### What you have to do
Copy the lines running from the one that contains "(purple) (no. 2" to the end of the entries below, exactly and with no pictures.
___ Input data ___
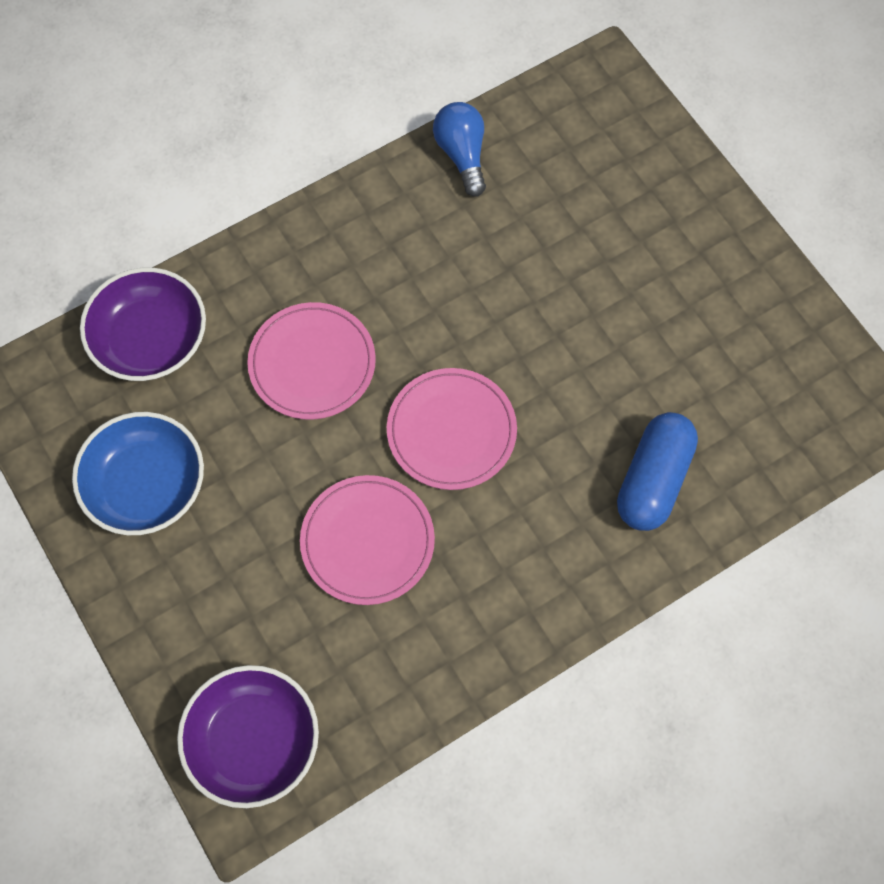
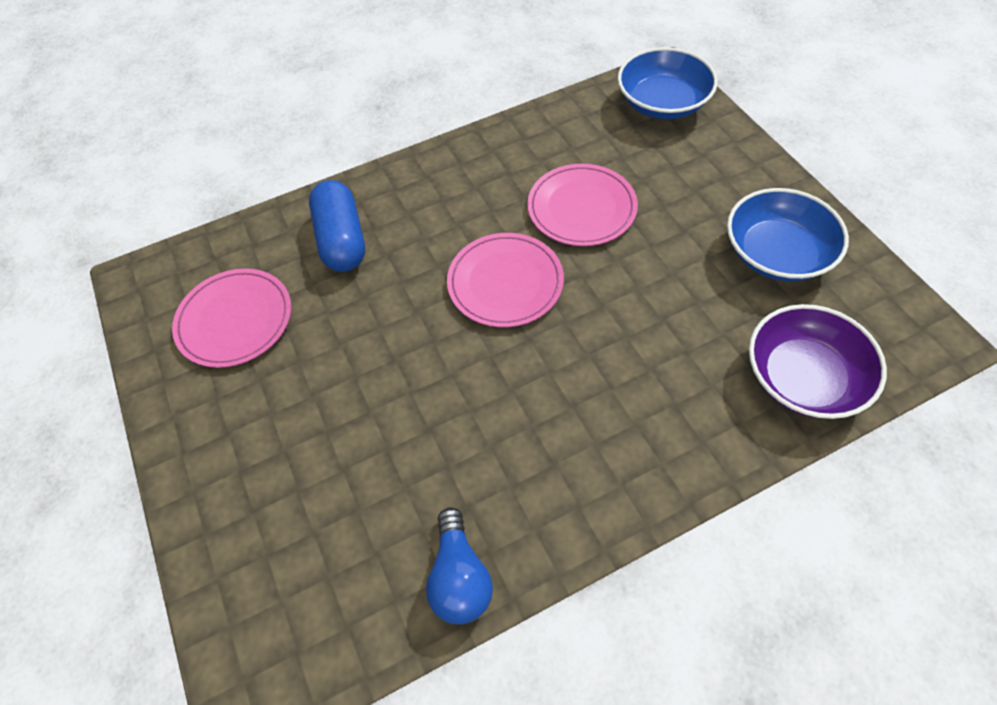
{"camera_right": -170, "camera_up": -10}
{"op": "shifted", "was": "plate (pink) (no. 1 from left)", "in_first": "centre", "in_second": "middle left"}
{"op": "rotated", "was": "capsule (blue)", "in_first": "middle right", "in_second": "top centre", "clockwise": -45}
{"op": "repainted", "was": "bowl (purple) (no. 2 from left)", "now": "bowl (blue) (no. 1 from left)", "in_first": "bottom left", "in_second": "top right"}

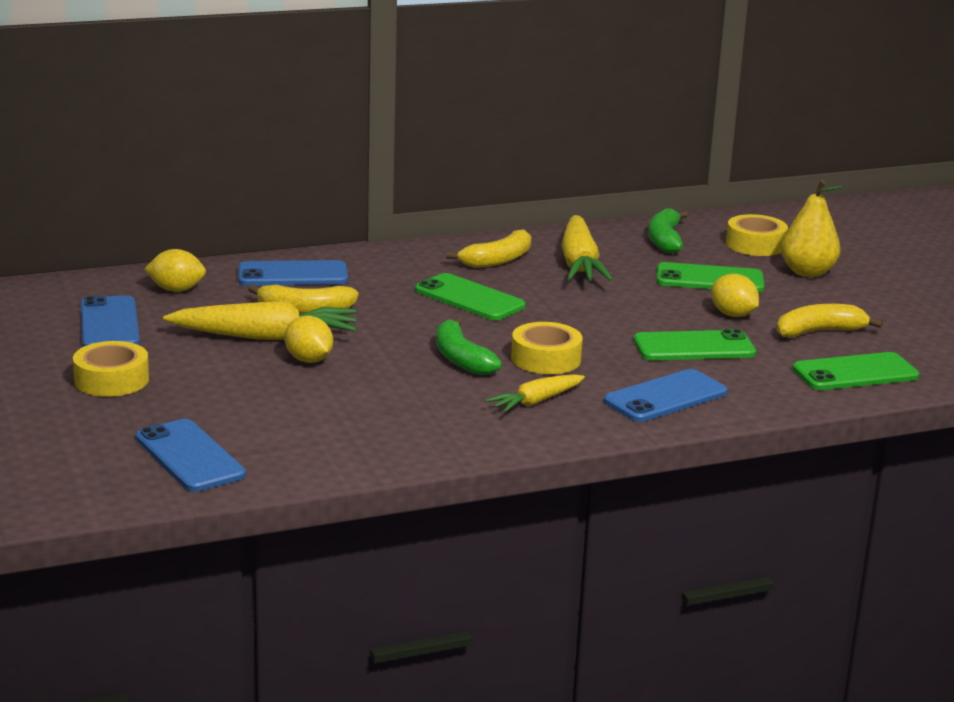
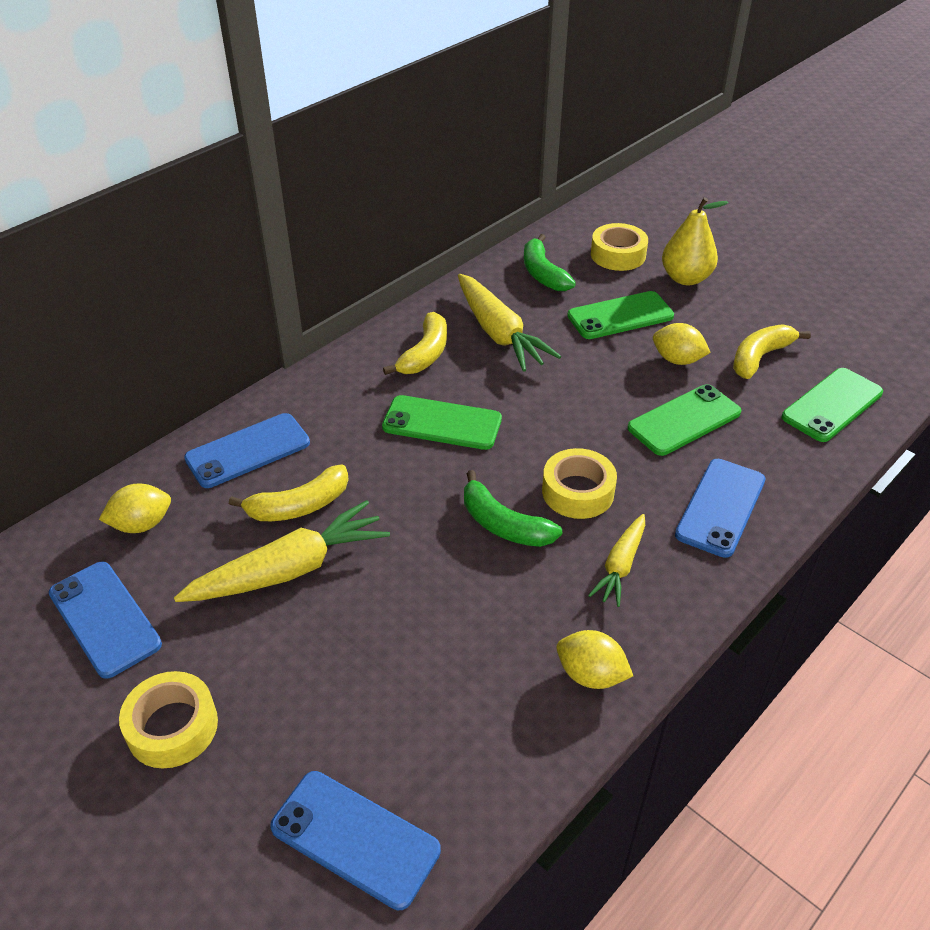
{"camera_right": -25, "camera_up": 20}
{"op": "shifted", "was": "lemon (yellow) (no. 2 from left)", "in_first": "middle left", "in_second": "bottom centre"}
___
### Written solution
{"op": "repainted", "was": "bowl (purple) (no. 2 from left)", "now": "bowl (blue) (no. 1 from left)", "in_first": "bottom left", "in_second": "top right"}

{"camera_right": -25, "camera_up": 20}
{"op": "shifted", "was": "lemon (yellow) (no. 2 from left)", "in_first": "middle left", "in_second": "bottom centre"}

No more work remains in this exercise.